* **Task statement**: Your answer should consist only of the lines below from the one with "(397, 315) = (408, 276): grey" through the one with "(408, 351) = (453, 271): grey", copied exactly.

* **Data extracts**:

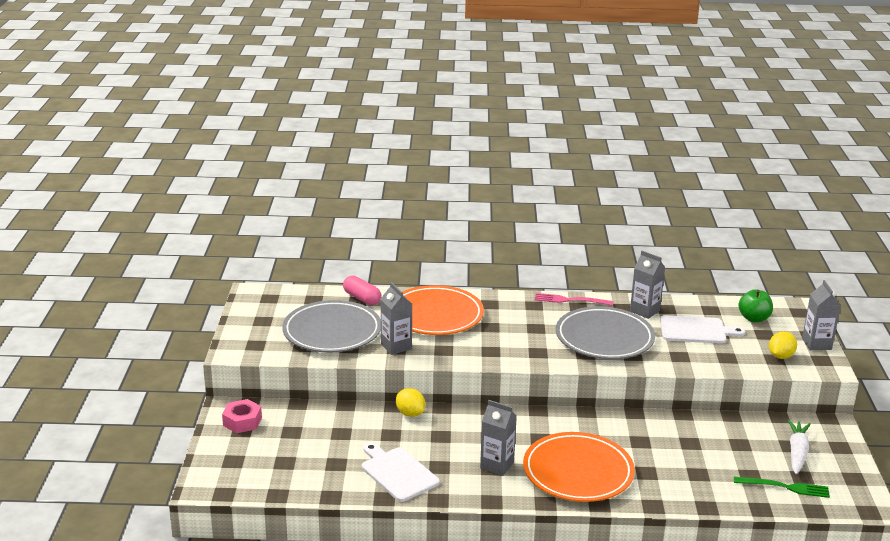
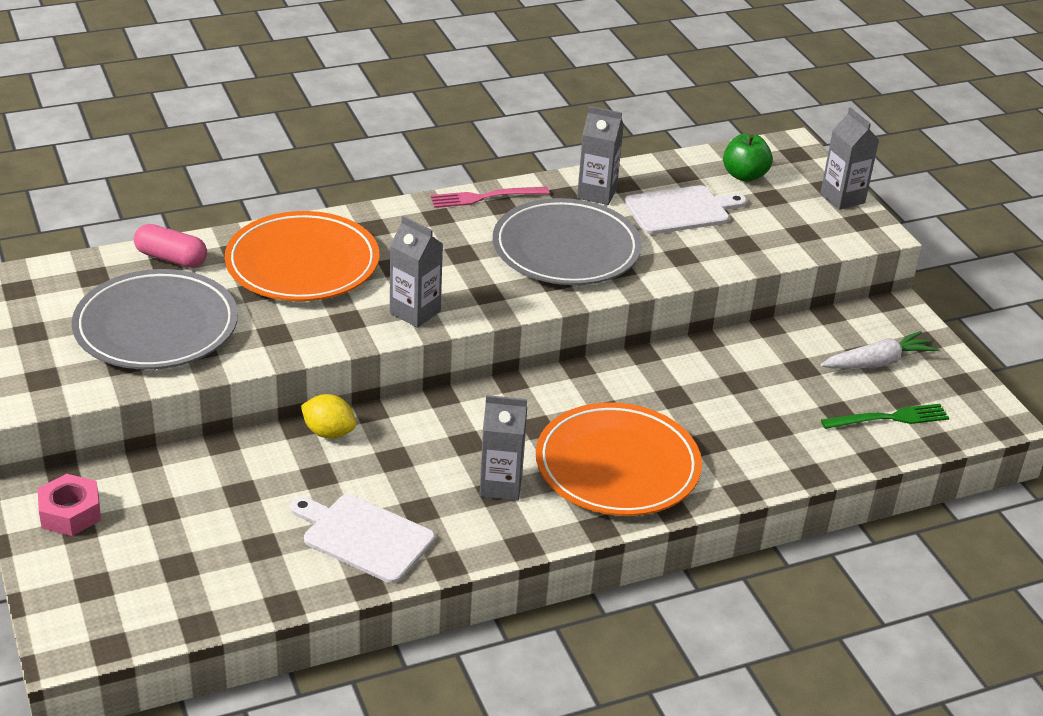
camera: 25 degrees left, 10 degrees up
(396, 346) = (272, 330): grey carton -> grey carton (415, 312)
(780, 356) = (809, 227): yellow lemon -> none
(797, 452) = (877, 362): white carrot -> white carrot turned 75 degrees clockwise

--

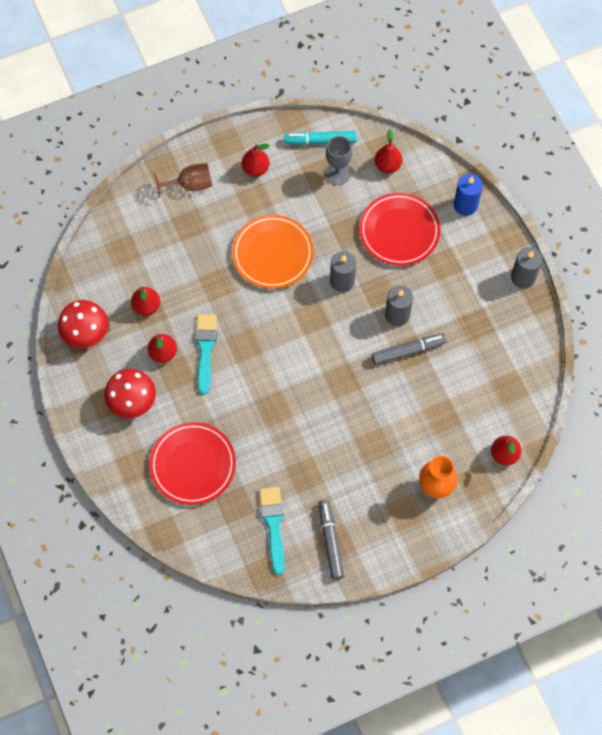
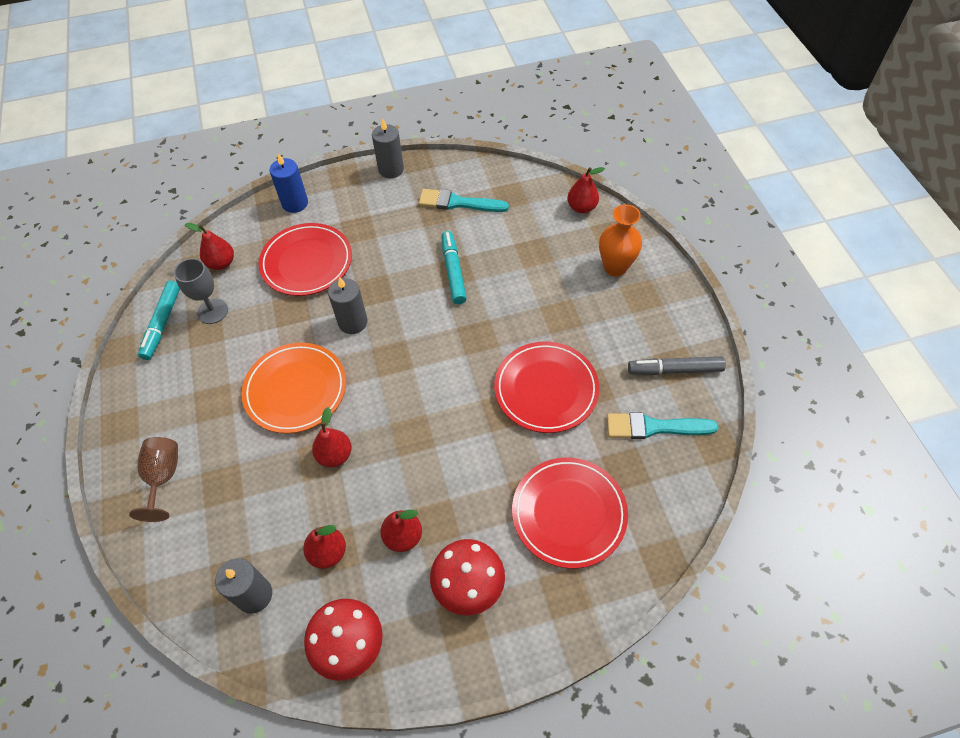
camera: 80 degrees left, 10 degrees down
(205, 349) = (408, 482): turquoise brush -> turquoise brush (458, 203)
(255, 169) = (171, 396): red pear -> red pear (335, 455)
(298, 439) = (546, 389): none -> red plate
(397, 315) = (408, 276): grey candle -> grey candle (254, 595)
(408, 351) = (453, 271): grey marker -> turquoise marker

* **Task response**:
(397, 315) = (408, 276): grey candle -> grey candle (254, 595)
(408, 351) = (453, 271): grey marker -> turquoise marker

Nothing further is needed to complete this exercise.